_Aim of the task:_ Only the lines below from the one containing "(526, 232) = (628, 364): orange" to the one containing "camera: 25 degrees left, 5 degrees up" should be repeated, both included and unchanged.

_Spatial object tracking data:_
BEGIN

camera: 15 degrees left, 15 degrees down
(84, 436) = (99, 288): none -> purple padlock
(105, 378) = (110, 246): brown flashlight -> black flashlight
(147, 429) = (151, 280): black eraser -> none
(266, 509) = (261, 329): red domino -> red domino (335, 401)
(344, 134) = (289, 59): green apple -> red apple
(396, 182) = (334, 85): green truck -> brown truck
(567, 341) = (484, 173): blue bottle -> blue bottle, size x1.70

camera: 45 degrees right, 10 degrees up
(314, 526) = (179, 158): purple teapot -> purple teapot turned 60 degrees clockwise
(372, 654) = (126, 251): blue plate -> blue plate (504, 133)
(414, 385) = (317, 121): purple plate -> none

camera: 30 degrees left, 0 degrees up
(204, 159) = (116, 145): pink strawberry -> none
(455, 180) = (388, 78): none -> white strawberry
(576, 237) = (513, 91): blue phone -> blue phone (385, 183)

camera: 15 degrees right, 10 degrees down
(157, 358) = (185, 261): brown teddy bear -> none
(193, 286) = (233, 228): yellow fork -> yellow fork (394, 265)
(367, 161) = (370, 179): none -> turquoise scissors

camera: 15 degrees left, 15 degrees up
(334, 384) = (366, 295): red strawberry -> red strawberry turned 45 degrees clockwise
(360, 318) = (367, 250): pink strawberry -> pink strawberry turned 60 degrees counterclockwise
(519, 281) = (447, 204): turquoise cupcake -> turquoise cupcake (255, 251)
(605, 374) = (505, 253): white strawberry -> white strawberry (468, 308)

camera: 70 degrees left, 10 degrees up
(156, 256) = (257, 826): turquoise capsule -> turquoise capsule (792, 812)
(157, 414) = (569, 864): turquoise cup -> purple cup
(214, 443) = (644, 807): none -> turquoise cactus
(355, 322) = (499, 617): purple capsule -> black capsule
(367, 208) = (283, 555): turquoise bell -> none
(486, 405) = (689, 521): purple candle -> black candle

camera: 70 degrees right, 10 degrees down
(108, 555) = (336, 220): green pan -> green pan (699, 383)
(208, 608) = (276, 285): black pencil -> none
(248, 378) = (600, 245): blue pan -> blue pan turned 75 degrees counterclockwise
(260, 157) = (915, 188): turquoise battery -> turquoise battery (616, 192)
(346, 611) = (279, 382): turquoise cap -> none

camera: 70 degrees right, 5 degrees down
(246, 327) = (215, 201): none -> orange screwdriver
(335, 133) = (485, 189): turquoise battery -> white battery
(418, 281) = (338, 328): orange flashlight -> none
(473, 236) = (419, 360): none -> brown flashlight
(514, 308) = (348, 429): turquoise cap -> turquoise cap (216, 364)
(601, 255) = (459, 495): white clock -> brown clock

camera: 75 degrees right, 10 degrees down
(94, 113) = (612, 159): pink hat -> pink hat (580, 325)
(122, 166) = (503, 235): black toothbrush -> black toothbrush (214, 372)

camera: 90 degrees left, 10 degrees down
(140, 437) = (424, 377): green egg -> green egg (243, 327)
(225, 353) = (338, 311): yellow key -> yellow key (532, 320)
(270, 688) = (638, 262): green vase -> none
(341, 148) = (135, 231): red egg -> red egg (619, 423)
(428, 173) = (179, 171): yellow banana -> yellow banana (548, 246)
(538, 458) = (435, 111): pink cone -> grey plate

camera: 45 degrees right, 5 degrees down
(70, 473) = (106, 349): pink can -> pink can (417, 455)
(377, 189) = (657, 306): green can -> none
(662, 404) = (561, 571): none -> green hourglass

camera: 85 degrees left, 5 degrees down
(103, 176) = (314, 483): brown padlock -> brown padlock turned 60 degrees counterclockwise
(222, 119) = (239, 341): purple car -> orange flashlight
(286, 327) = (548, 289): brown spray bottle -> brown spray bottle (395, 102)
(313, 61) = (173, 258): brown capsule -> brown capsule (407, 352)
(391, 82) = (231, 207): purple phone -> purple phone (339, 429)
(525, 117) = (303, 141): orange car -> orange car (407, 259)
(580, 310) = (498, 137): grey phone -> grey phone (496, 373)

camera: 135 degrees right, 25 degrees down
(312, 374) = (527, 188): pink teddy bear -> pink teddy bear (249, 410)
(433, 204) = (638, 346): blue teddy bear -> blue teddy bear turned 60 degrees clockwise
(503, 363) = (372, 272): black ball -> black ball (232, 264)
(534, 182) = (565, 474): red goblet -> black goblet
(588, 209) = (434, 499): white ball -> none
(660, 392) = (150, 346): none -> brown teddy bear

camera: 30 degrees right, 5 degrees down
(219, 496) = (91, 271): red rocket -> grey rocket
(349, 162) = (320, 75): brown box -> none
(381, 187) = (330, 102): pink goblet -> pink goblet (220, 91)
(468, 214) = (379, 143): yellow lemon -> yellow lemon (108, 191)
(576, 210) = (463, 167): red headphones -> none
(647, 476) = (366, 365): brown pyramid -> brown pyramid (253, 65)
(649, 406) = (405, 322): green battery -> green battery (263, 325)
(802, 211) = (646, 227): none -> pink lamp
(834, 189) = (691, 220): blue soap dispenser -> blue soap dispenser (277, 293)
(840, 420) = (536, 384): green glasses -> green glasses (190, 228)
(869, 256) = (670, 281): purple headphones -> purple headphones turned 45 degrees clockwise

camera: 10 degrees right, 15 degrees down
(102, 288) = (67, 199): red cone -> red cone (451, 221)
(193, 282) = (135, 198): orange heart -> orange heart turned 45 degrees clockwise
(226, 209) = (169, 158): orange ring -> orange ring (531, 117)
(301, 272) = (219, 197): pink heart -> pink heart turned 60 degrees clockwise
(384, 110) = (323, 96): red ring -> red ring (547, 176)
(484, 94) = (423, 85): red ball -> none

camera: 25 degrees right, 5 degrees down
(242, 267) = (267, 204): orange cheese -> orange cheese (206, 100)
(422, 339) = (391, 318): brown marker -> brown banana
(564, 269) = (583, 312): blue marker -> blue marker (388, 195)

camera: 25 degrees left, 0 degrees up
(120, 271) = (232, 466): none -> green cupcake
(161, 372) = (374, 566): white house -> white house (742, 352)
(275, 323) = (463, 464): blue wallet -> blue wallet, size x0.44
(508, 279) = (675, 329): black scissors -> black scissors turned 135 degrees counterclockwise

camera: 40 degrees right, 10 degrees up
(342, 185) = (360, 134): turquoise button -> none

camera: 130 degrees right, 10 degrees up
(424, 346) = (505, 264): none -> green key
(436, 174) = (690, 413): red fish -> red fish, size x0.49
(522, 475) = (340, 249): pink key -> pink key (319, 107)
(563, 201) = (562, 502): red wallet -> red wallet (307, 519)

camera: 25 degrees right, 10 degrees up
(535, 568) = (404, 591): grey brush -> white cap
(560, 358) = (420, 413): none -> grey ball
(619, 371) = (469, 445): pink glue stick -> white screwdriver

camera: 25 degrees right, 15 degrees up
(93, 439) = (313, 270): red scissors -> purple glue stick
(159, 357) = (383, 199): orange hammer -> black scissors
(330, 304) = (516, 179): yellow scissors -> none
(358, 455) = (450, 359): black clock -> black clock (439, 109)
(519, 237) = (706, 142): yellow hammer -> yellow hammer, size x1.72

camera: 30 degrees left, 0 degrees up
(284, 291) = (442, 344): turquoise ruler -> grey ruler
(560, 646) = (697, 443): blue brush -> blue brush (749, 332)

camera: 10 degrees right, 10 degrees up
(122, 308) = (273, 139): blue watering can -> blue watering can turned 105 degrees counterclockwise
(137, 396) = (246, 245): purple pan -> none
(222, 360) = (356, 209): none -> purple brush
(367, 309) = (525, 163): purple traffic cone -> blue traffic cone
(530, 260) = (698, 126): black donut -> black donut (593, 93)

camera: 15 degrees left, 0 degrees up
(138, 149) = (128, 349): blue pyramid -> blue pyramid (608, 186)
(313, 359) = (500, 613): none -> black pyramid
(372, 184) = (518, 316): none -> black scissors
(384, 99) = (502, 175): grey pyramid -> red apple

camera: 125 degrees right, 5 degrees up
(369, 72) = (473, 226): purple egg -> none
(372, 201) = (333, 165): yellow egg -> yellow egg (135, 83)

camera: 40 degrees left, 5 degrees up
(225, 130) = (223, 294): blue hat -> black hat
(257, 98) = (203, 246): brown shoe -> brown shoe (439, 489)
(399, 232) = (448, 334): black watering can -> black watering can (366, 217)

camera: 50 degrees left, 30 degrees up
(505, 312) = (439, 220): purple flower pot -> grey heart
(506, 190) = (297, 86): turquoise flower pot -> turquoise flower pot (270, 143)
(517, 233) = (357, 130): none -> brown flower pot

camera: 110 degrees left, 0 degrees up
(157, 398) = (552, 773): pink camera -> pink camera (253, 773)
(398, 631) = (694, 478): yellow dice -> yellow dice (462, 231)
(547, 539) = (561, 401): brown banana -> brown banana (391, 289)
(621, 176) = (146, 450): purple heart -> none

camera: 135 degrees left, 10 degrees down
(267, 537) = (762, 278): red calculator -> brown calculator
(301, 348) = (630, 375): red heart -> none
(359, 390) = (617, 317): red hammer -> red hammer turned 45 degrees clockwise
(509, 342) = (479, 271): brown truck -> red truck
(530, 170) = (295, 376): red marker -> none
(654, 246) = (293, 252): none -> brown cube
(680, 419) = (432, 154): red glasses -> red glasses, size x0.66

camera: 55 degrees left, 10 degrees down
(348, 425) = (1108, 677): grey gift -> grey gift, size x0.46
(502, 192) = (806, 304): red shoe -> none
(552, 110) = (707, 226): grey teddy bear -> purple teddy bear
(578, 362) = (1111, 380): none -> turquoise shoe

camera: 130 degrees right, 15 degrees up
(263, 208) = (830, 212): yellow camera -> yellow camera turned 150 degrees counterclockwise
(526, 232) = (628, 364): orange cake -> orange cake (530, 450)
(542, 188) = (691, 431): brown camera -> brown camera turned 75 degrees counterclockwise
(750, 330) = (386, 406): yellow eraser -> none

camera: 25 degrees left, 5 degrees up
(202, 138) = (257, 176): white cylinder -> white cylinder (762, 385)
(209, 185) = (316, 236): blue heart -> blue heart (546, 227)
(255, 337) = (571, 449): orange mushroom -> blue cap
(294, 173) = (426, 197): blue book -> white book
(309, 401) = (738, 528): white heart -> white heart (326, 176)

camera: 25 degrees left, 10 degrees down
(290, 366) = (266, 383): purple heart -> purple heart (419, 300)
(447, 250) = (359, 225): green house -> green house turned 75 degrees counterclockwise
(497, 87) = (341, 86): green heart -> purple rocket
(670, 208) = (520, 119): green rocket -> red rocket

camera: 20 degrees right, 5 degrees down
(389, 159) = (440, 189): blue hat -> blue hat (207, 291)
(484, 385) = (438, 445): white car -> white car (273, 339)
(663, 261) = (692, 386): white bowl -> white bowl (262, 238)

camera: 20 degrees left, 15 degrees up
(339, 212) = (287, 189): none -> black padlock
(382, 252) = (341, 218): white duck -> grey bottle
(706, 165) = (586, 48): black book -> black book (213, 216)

END

_Final answer:_
(526, 232) = (628, 364): orange cake -> orange cake (530, 450)
(542, 188) = (691, 431): brown camera -> brown camera turned 75 degrees counterclockwise
(750, 330) = (386, 406): yellow eraser -> none

camera: 25 degrees left, 5 degrees up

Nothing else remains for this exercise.